# [WHAT IS EXPECTED]
Exact wording is required: give all the records again, minus the pictures.

Scene difference descriptions:
-=-=-=-=-

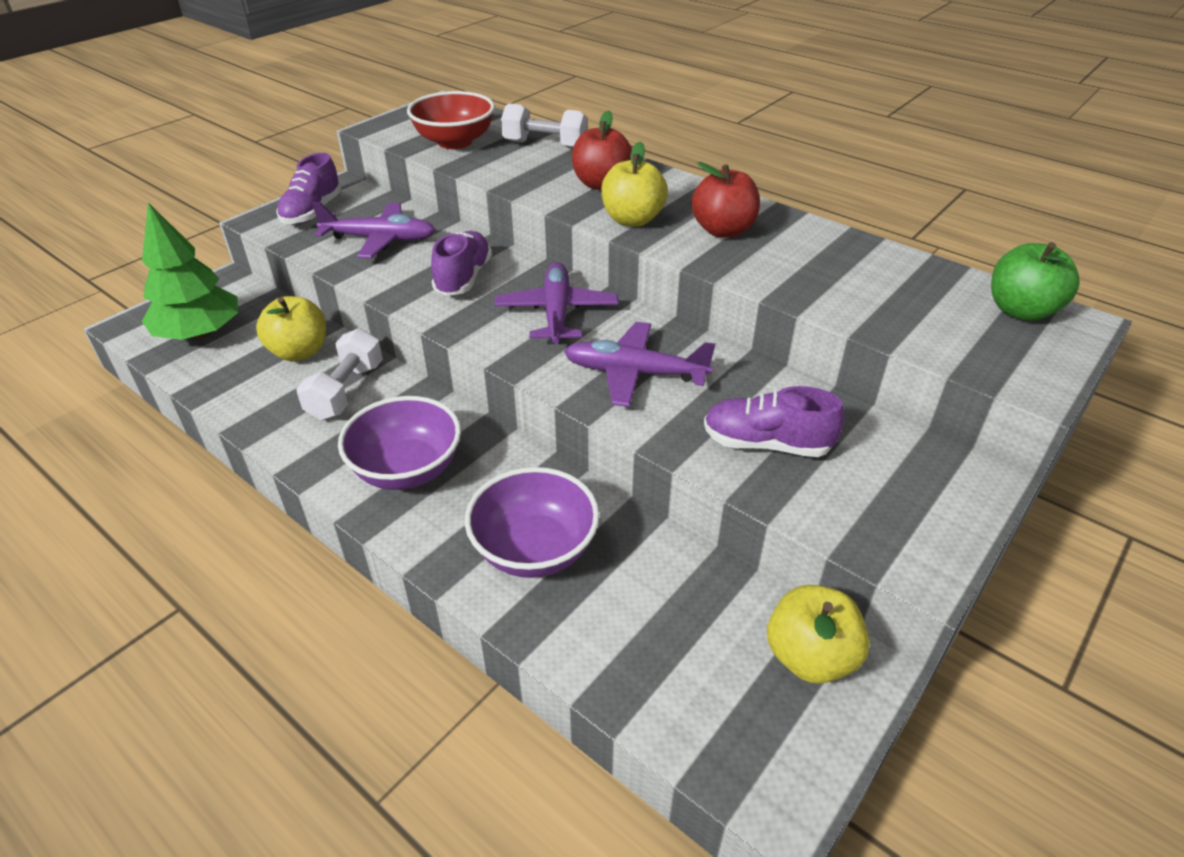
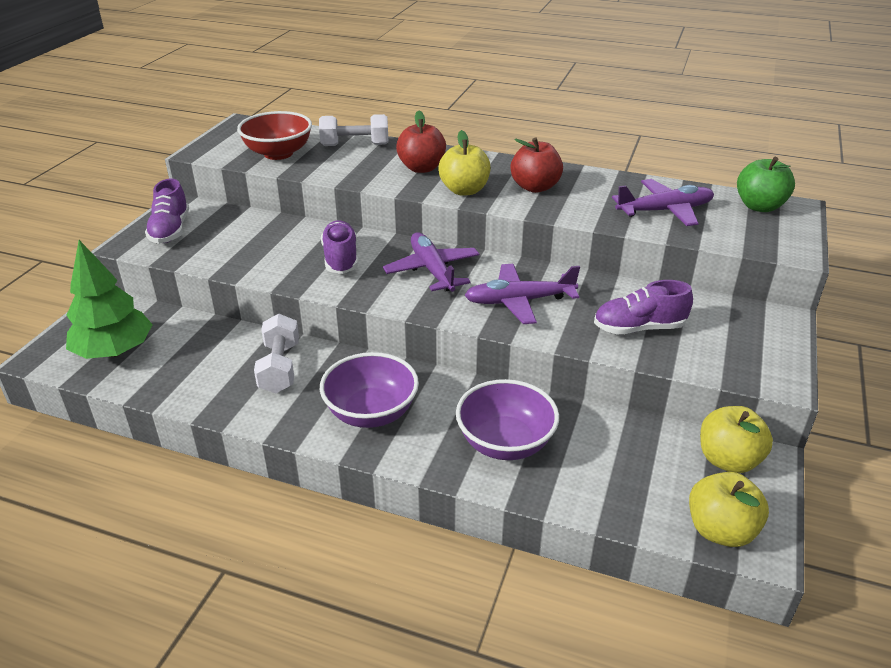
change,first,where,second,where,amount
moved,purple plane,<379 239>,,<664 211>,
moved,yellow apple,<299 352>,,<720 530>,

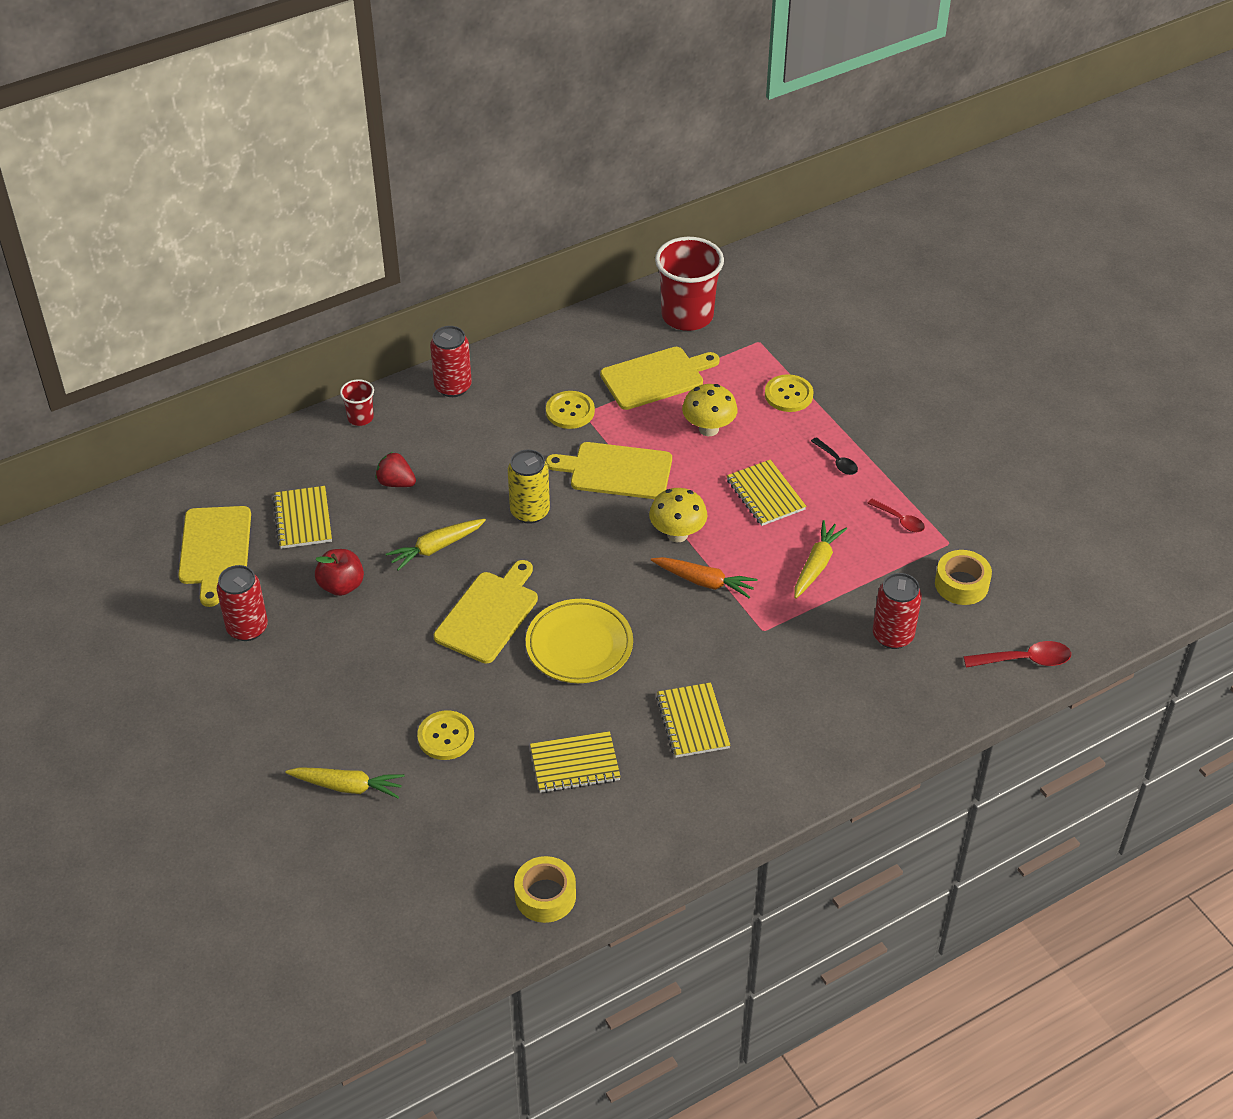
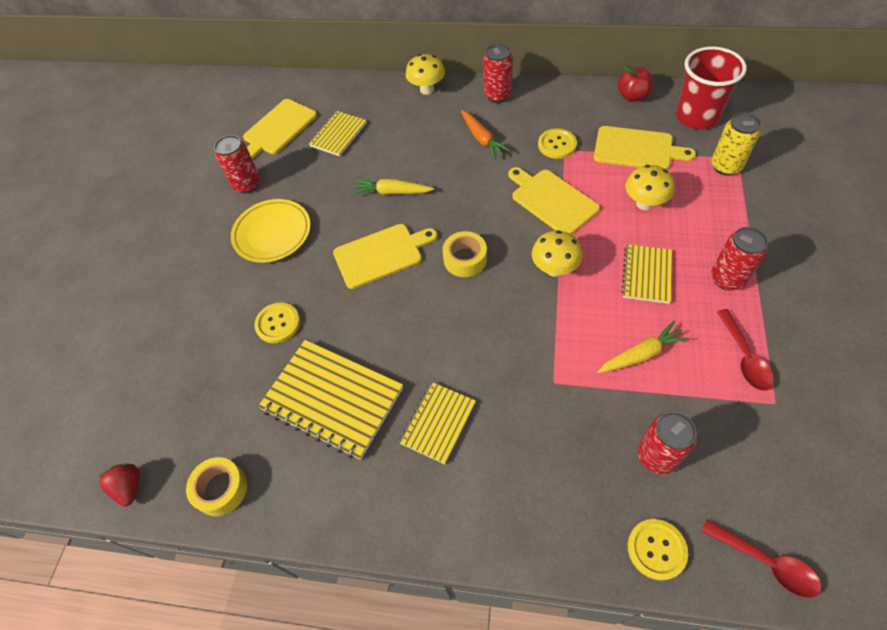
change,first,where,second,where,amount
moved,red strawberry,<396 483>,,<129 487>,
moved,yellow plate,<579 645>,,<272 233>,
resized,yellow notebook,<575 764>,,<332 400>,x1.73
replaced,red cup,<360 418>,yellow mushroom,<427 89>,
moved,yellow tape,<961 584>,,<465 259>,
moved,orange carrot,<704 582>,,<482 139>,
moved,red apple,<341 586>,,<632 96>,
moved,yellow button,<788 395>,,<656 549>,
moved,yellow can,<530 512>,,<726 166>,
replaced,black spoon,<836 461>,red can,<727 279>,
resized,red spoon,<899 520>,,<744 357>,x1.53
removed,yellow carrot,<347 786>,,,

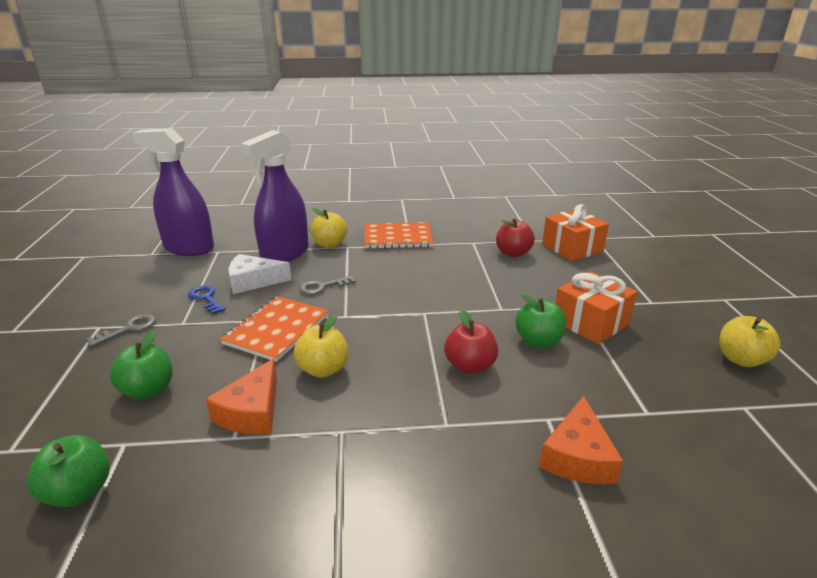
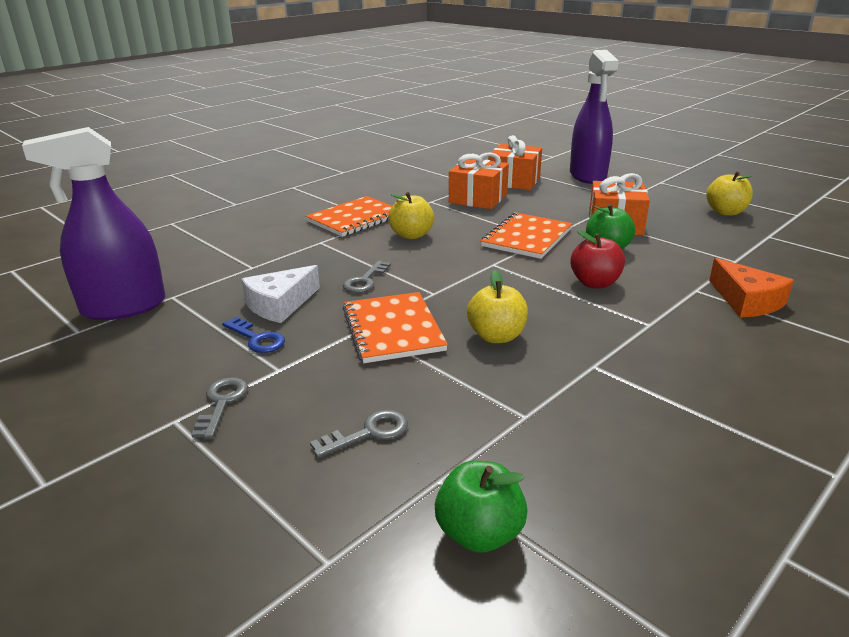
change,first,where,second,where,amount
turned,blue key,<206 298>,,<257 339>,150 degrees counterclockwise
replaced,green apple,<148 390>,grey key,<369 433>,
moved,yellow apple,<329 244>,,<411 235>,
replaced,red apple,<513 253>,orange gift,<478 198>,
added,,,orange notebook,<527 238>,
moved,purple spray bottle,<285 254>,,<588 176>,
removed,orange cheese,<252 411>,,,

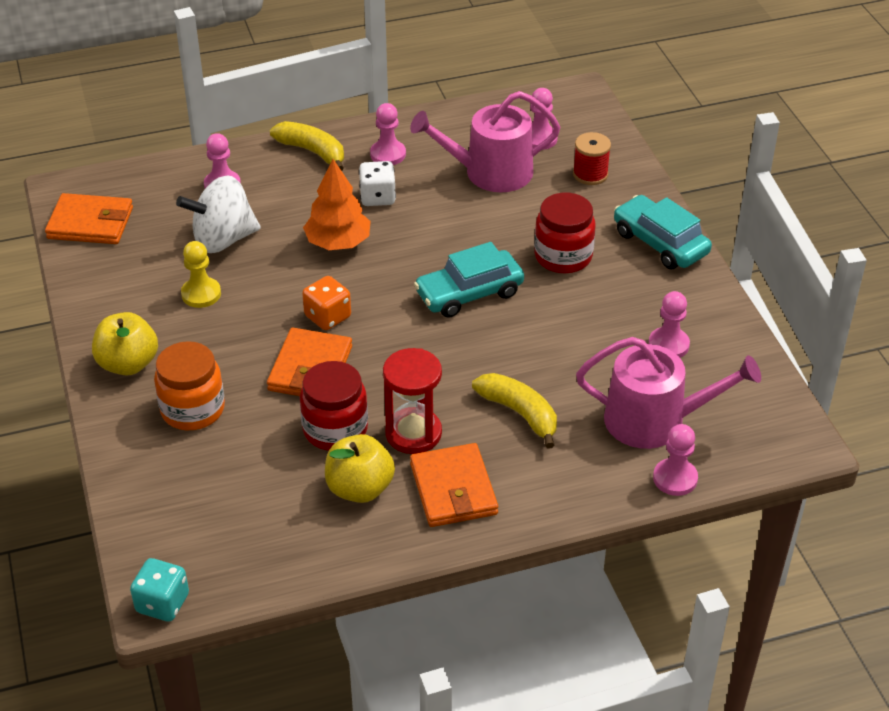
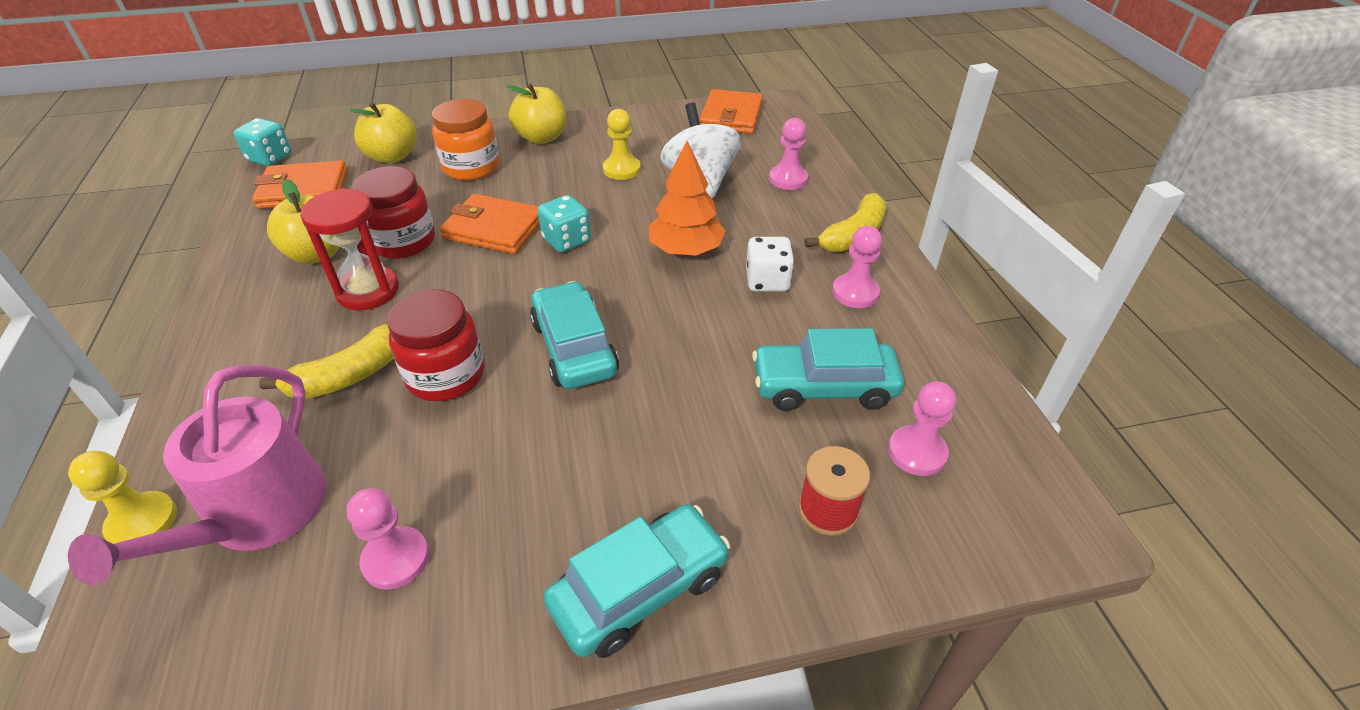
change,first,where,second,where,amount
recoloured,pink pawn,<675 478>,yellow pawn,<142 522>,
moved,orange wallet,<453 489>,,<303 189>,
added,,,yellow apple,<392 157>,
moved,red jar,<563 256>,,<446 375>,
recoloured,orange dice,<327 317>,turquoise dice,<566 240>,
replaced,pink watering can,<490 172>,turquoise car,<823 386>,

-=-=-=-=-

# [OUTPUT FOR THIS EXERCISE]
change,first,where,second,where,amount
moved,purple plane,<379 239>,,<664 211>,
moved,yellow apple,<299 352>,,<720 530>,

change,first,where,second,where,amount
moved,red strawberry,<396 483>,,<129 487>,
moved,yellow plate,<579 645>,,<272 233>,
resized,yellow notebook,<575 764>,,<332 400>,x1.73
replaced,red cup,<360 418>,yellow mushroom,<427 89>,
moved,yellow tape,<961 584>,,<465 259>,
moved,orange carrot,<704 582>,,<482 139>,
moved,red apple,<341 586>,,<632 96>,
moved,yellow button,<788 395>,,<656 549>,
moved,yellow can,<530 512>,,<726 166>,
replaced,black spoon,<836 461>,red can,<727 279>,
resized,red spoon,<899 520>,,<744 357>,x1.53
removed,yellow carrot,<347 786>,,,

change,first,where,second,where,amount
turned,blue key,<206 298>,,<257 339>,150 degrees counterclockwise
replaced,green apple,<148 390>,grey key,<369 433>,
moved,yellow apple,<329 244>,,<411 235>,
replaced,red apple,<513 253>,orange gift,<478 198>,
added,,,orange notebook,<527 238>,
moved,purple spray bottle,<285 254>,,<588 176>,
removed,orange cheese,<252 411>,,,

change,first,where,second,where,amount
recoloured,pink pawn,<675 478>,yellow pawn,<142 522>,
moved,orange wallet,<453 489>,,<303 189>,
added,,,yellow apple,<392 157>,
moved,red jar,<563 256>,,<446 375>,
recoloured,orange dice,<327 317>,turquoise dice,<566 240>,
replaced,pink watering can,<490 172>,turquoise car,<823 386>,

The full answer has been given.